→ TASK DETAILS:
The records below must be reproduced exactly. Strip out the pictures.
*** SUPPLIED DATA Section Begins ***
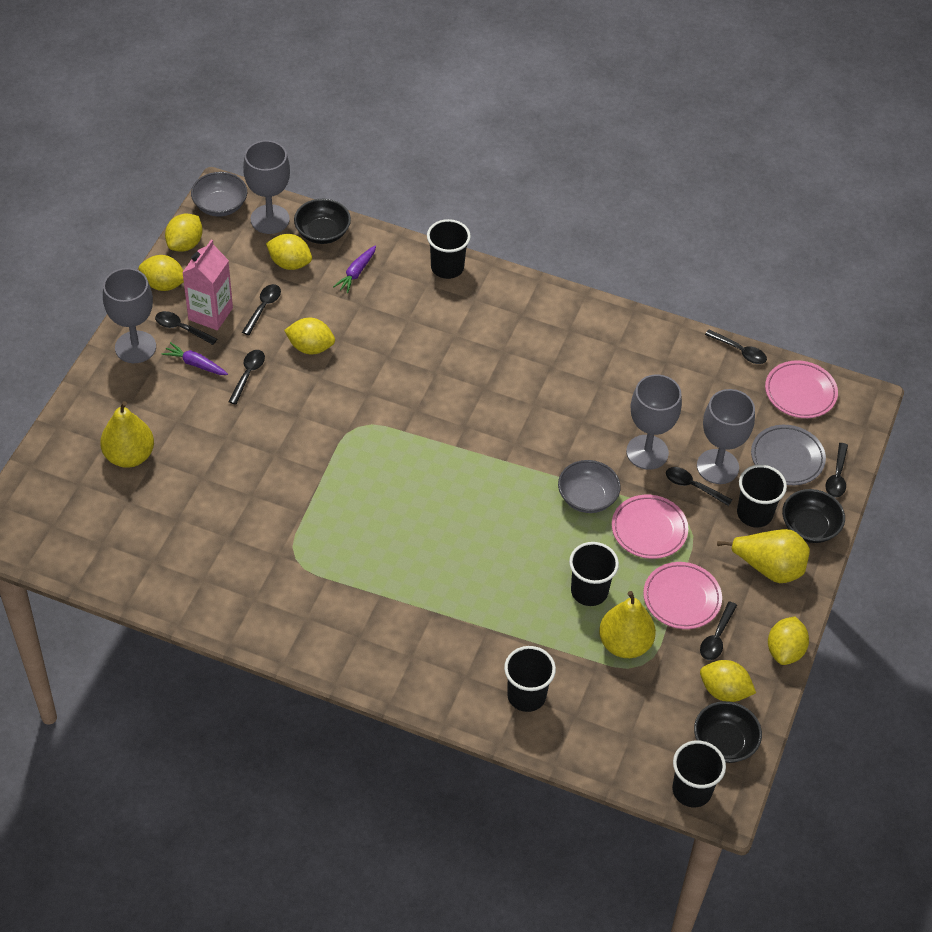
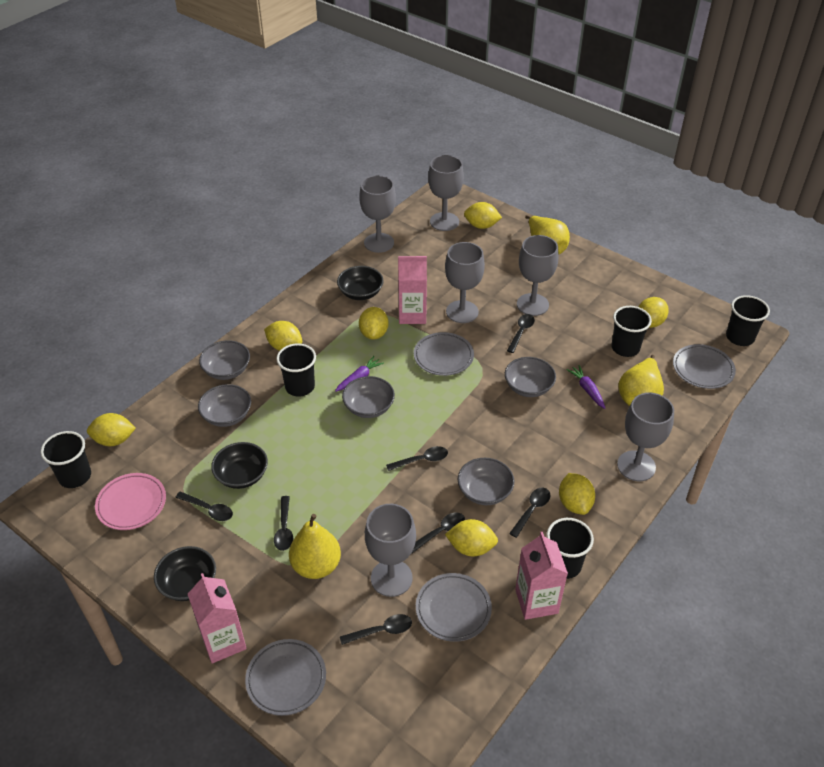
grey bowl: 2 -> 5
grey goblet: 4 -> 6
grey plate: 1 -> 4
pink carton: 1 -> 3
pink plate: 3 -> 1
yellow lemon: 6 -> 7

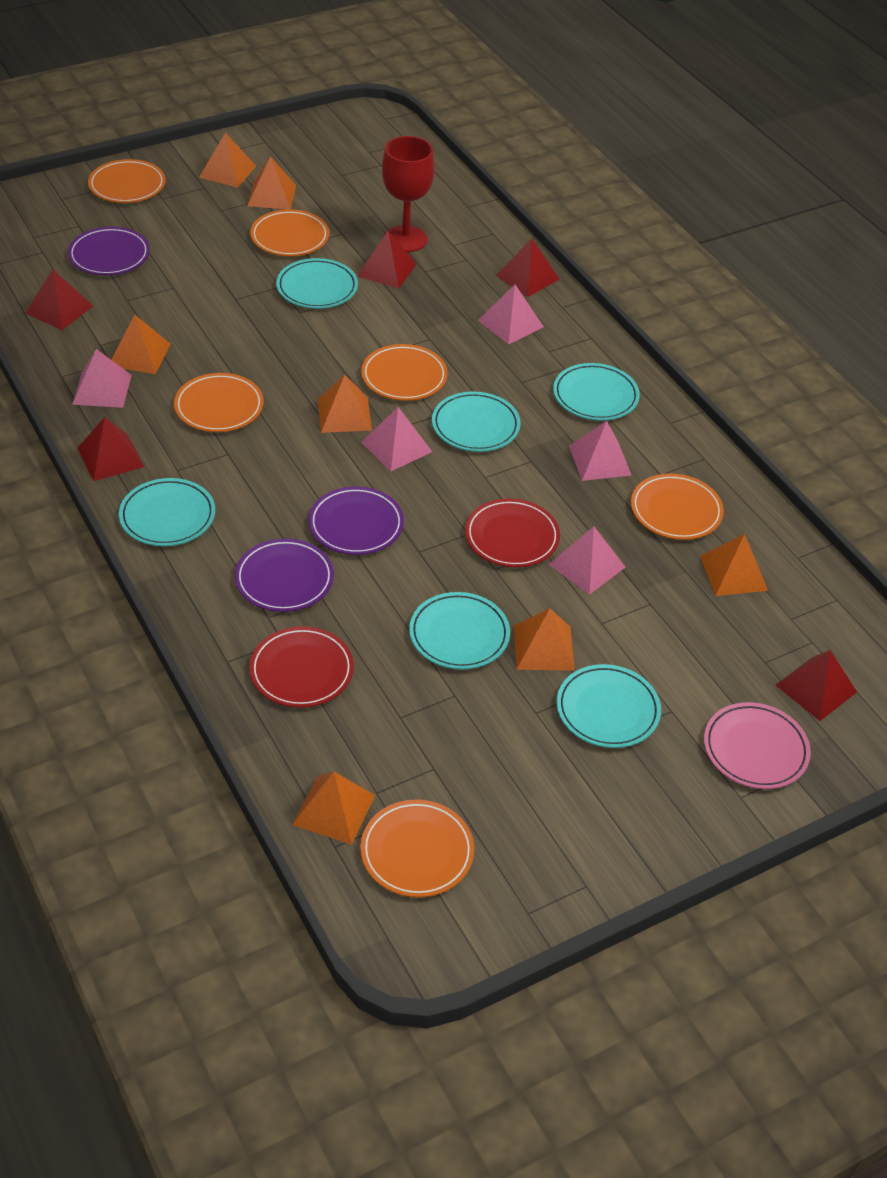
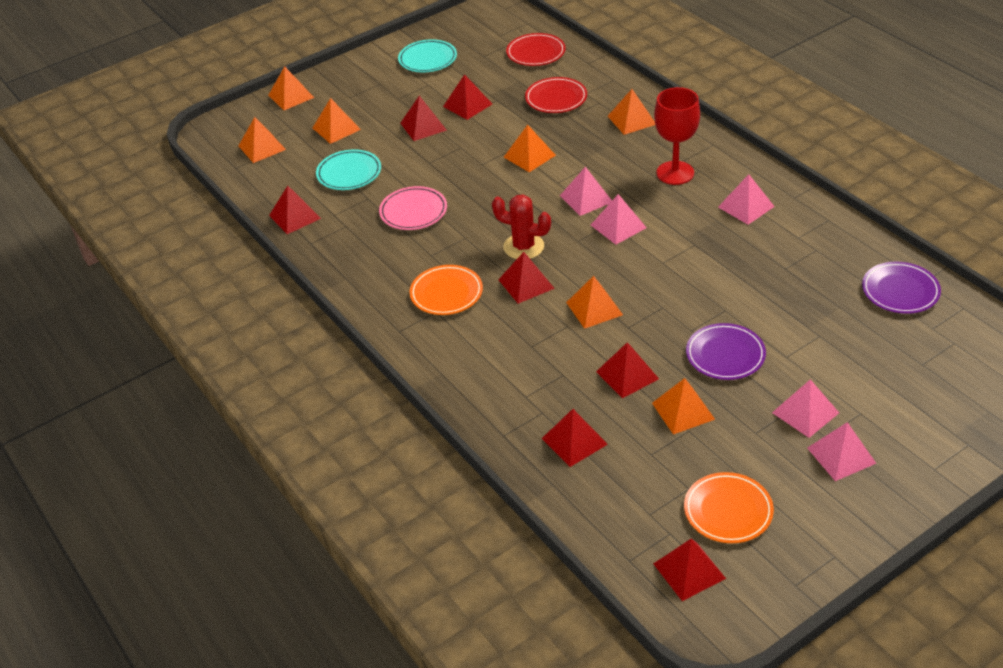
orange plate: 6 -> 2
purple plate: 3 -> 2
red cactus: 0 -> 1
red pyramid: 5 -> 7
turquoise plate: 6 -> 2

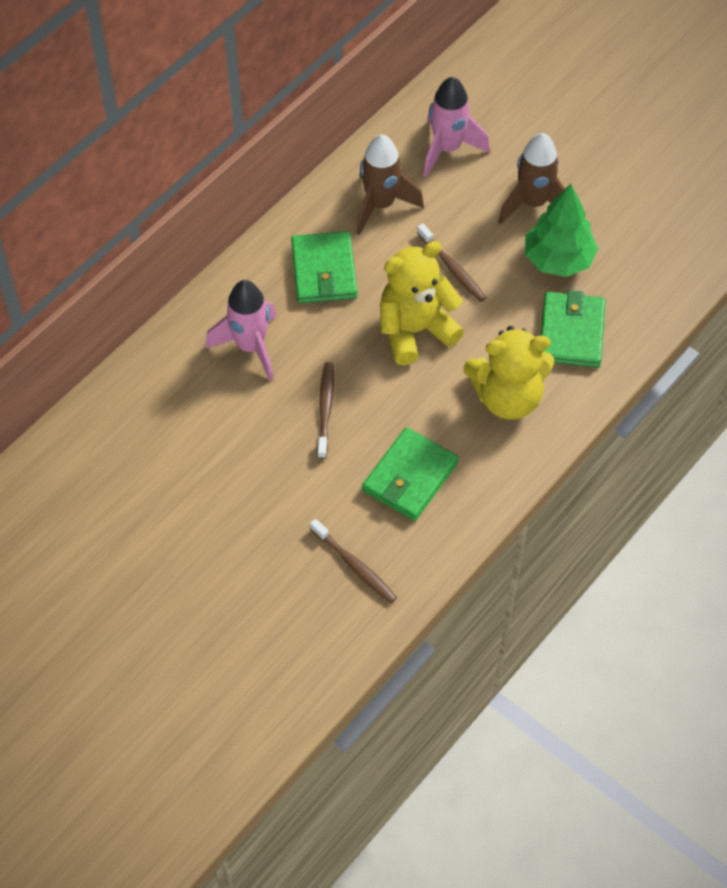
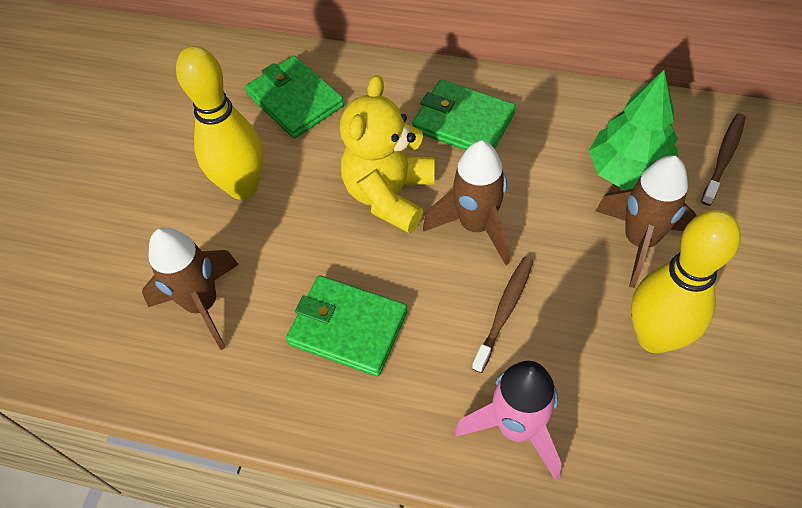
brown rocket: 2 -> 3
brown toothbrush: 3 -> 2
pink rocket: 2 -> 1
yellow bowling pin: 0 -> 2
yellow teddy bear: 2 -> 1

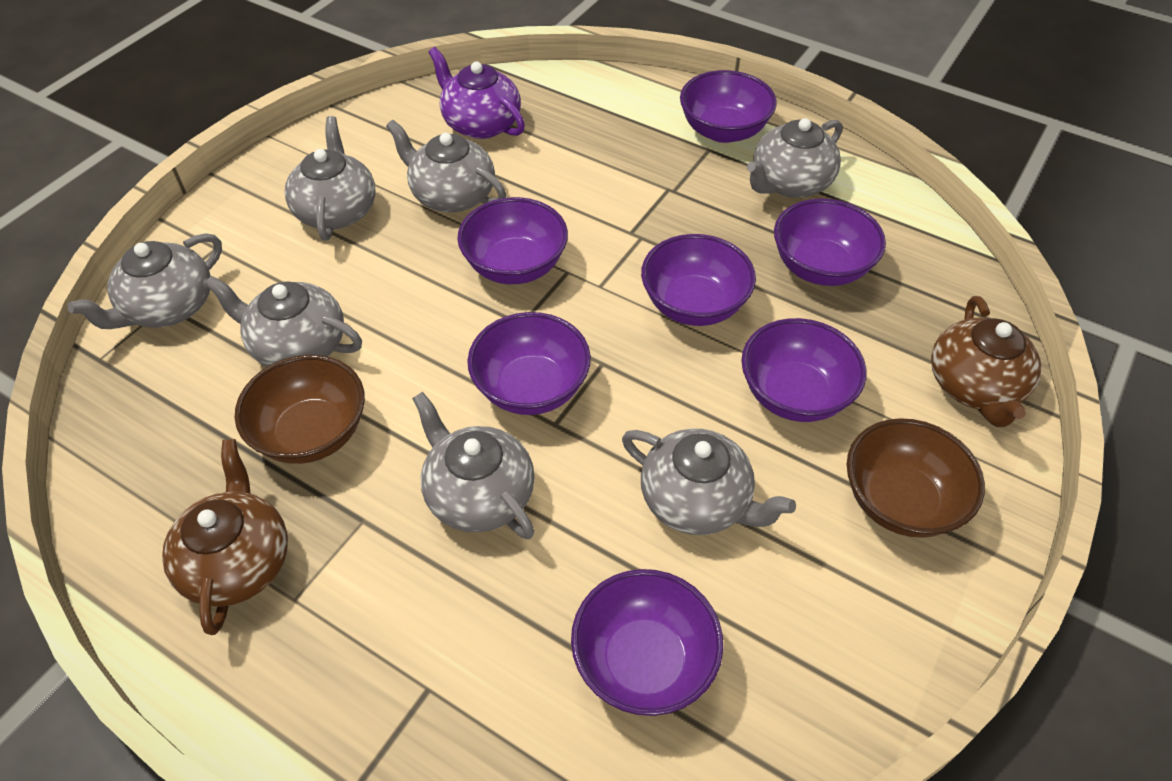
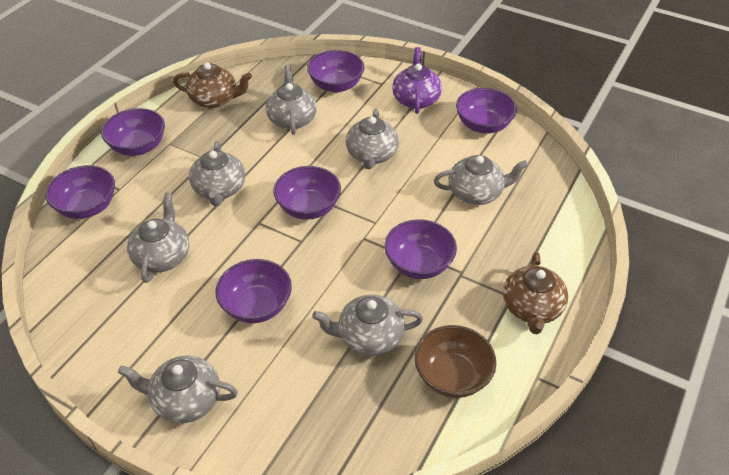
brown bowl: 2 -> 1

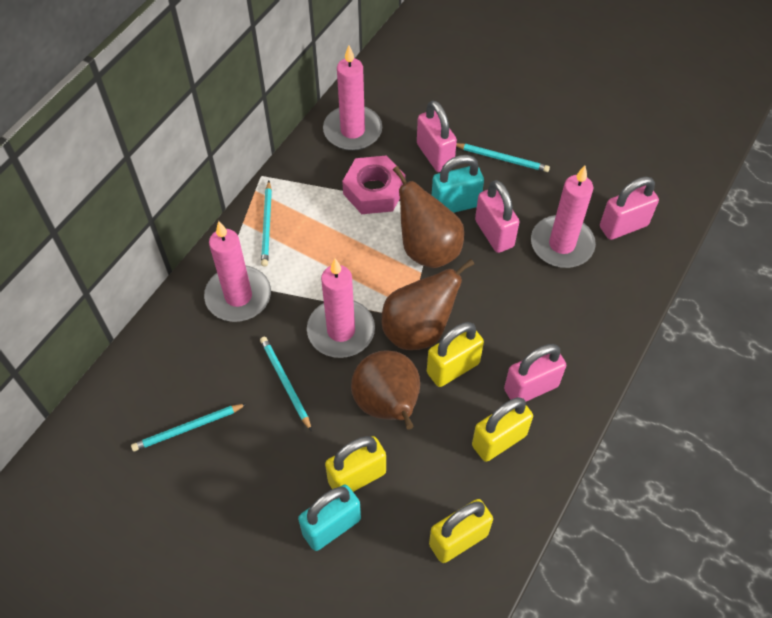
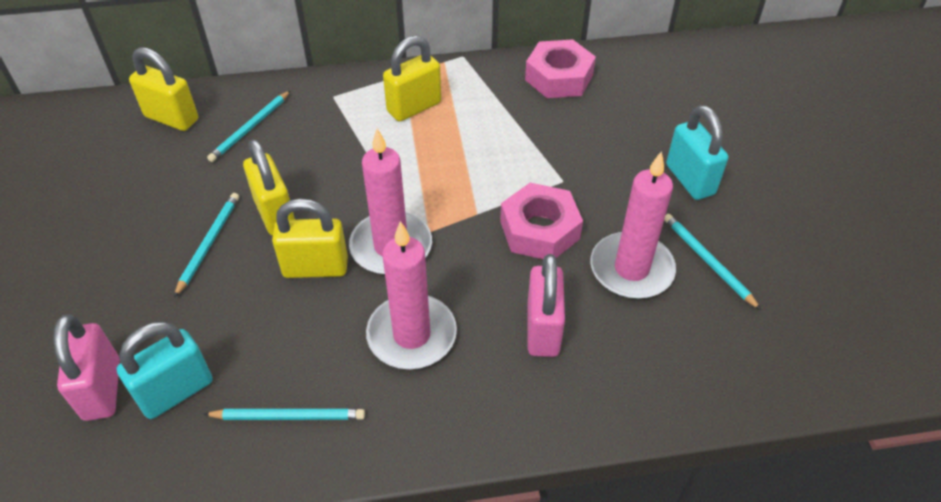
brown pear: 3 -> 0
pink candle: 4 -> 3
pink nut: 1 -> 2
pink padlock: 4 -> 2

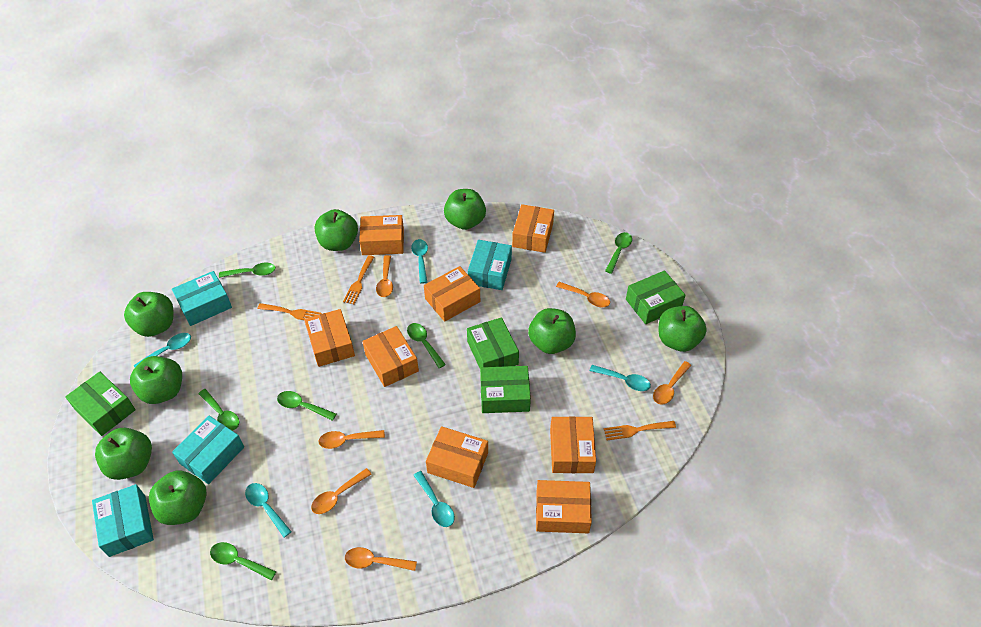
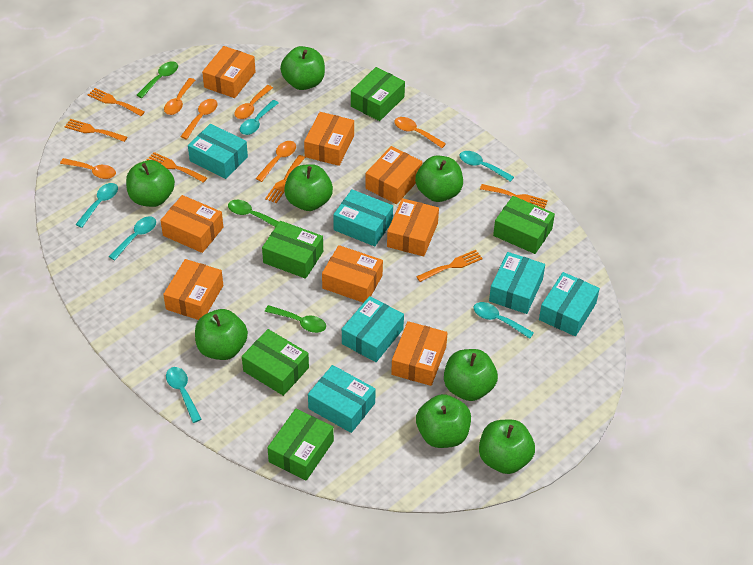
green box: 4 -> 5
green spoon: 6 -> 3
orange fork: 3 -> 6
turquoise box: 4 -> 6
turquoise spoon: 5 -> 6

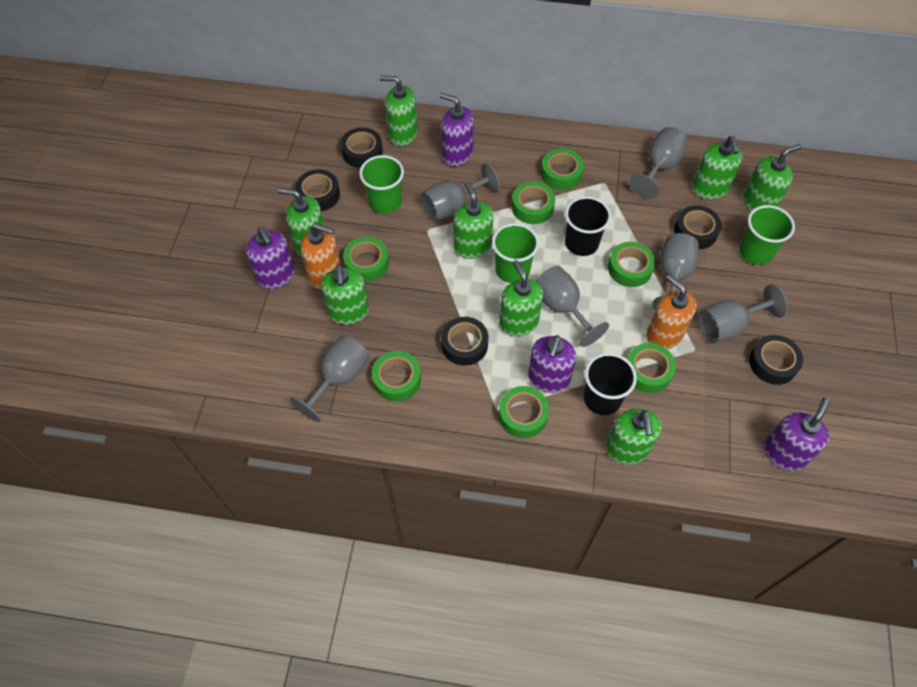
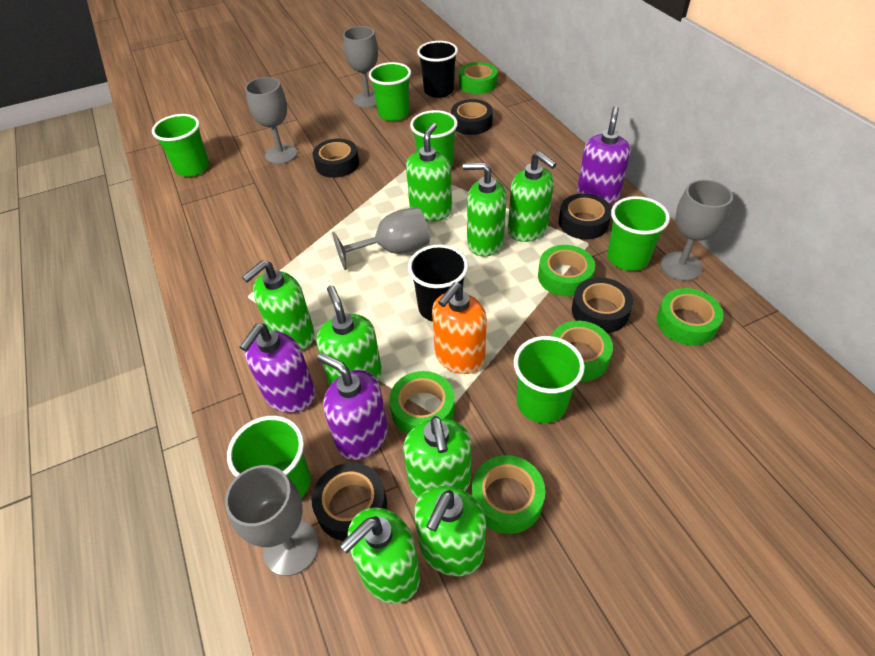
green cup: 3 -> 6
green tape: 7 -> 6
grey goblet: 6 -> 5
orange soap dispenser: 2 -> 1
purple soap dispenser: 4 -> 3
*** SUPPLIED DATA Section Ends ***
→ WRITTEN REPLY:
grey bowl: 2 -> 5
grey goblet: 4 -> 6
grey plate: 1 -> 4
pink carton: 1 -> 3
pink plate: 3 -> 1
yellow lemon: 6 -> 7

orange plate: 6 -> 2
purple plate: 3 -> 2
red cactus: 0 -> 1
red pyramid: 5 -> 7
turquoise plate: 6 -> 2

brown rocket: 2 -> 3
brown toothbrush: 3 -> 2
pink rocket: 2 -> 1
yellow bowling pin: 0 -> 2
yellow teddy bear: 2 -> 1

brown bowl: 2 -> 1

brown pear: 3 -> 0
pink candle: 4 -> 3
pink nut: 1 -> 2
pink padlock: 4 -> 2

green box: 4 -> 5
green spoon: 6 -> 3
orange fork: 3 -> 6
turquoise box: 4 -> 6
turquoise spoon: 5 -> 6

green cup: 3 -> 6
green tape: 7 -> 6
grey goblet: 6 -> 5
orange soap dispenser: 2 -> 1
purple soap dispenser: 4 -> 3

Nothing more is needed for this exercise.